**YOUR GOAL**
Copy out the data that follows exactly, leaving out no line.

Saved data entries

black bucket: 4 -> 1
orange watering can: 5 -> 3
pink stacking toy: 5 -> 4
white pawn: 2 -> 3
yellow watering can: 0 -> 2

**YOUR SOLUTION**
black bucket: 4 -> 1
orange watering can: 5 -> 3
pink stacking toy: 5 -> 4
white pawn: 2 -> 3
yellow watering can: 0 -> 2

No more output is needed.